> _Given request_:
Extract every line from the items below that contains the string "grace". The match is case-sensitive.

═══ Data rows ═══

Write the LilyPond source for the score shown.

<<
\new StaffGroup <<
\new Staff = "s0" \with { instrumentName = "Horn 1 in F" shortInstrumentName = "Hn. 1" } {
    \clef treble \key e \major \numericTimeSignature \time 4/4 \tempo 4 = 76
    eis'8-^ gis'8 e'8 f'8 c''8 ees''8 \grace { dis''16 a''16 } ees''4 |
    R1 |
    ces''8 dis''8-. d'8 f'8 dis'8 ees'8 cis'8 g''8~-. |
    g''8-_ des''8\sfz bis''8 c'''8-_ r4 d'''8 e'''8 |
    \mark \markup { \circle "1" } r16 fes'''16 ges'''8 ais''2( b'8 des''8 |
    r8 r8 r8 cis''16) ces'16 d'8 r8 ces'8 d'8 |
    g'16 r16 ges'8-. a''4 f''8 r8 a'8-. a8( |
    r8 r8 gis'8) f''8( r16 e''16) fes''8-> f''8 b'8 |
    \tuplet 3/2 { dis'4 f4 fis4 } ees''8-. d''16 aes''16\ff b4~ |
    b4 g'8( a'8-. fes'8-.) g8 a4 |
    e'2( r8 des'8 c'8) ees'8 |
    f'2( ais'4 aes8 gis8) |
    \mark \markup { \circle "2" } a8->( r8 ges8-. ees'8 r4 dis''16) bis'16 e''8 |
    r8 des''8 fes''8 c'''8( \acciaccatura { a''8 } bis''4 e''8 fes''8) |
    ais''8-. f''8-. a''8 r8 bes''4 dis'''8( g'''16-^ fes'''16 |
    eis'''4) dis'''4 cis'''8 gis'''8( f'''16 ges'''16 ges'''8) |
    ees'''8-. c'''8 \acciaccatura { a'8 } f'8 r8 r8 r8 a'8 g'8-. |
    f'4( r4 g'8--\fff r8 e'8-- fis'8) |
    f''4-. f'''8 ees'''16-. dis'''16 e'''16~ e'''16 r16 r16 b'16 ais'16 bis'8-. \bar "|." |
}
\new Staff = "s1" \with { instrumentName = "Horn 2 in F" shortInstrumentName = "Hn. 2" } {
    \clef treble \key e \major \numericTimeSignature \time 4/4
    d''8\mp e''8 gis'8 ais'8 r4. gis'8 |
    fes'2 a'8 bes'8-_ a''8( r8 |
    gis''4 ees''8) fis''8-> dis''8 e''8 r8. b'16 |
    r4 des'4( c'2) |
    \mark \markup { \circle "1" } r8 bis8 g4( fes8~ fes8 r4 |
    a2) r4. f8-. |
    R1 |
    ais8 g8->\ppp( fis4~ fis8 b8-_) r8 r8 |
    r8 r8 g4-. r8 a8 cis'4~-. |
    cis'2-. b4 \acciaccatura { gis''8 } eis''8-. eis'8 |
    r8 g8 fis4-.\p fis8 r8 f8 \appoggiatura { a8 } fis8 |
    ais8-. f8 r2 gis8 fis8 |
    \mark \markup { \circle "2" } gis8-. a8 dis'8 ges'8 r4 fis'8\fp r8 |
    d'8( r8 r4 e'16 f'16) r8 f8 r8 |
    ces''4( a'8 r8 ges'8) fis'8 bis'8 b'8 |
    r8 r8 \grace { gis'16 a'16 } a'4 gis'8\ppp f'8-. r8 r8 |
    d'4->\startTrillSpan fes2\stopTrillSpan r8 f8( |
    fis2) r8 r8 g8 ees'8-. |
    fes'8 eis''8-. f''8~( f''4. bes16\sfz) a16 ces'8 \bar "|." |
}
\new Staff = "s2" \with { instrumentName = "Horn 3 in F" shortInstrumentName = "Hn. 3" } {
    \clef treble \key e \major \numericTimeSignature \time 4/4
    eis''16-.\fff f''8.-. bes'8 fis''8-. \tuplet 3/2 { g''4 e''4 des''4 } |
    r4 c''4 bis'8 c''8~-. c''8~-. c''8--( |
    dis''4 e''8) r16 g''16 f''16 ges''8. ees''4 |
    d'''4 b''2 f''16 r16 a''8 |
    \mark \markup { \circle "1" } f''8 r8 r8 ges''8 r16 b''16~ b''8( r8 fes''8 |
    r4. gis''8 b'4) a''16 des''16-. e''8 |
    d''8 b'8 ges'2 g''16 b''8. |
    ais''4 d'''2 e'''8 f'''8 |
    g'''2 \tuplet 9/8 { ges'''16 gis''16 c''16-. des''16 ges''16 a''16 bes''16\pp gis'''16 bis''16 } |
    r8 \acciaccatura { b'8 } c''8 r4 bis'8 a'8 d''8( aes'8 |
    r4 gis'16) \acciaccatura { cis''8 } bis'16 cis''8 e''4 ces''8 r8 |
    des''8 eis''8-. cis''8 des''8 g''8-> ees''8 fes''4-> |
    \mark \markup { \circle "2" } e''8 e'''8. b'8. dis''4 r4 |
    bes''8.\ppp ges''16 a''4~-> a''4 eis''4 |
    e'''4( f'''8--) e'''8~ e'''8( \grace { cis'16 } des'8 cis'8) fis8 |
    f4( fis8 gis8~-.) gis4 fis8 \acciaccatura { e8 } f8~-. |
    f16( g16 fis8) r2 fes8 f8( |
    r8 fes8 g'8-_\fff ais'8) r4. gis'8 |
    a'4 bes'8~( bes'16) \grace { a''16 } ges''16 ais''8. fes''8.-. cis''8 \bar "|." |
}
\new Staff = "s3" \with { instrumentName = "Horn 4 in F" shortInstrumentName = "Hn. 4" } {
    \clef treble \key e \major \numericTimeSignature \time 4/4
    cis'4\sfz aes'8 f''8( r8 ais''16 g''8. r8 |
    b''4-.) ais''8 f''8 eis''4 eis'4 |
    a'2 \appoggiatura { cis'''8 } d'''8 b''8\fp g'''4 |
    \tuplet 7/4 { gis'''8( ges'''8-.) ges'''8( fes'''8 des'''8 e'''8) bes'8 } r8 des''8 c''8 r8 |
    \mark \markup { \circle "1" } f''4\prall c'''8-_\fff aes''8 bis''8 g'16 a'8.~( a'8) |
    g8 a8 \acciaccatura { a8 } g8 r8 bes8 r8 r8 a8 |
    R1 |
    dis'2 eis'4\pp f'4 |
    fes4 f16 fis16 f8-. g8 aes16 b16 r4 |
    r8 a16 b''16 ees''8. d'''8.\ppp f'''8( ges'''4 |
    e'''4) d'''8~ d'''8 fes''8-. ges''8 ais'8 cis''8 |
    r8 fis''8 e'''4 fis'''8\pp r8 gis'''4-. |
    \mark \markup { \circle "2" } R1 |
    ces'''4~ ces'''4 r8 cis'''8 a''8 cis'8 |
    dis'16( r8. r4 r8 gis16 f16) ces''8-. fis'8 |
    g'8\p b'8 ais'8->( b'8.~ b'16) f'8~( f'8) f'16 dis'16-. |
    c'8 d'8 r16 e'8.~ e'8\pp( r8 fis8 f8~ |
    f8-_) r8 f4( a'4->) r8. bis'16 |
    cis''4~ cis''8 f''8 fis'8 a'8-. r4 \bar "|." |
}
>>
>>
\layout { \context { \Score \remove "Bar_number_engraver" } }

═══

> _Solution_:
    eis'8-^ gis'8 e'8 f'8 c''8 ees''8 \grace { dis''16 a''16 } ees''4 |
    r8 r8 \grace { gis'16 a'16 } a'4 gis'8\ppp f'8-. r8 r8 |
    e'''4( f'''8--) e'''8~ e'''8( \grace { cis'16 } des'8 cis'8) fis8 |
    a'4 bes'8~( bes'16) \grace { a''16 } ges''16 ais''8. fes''8.-. cis''8 \bar "|." |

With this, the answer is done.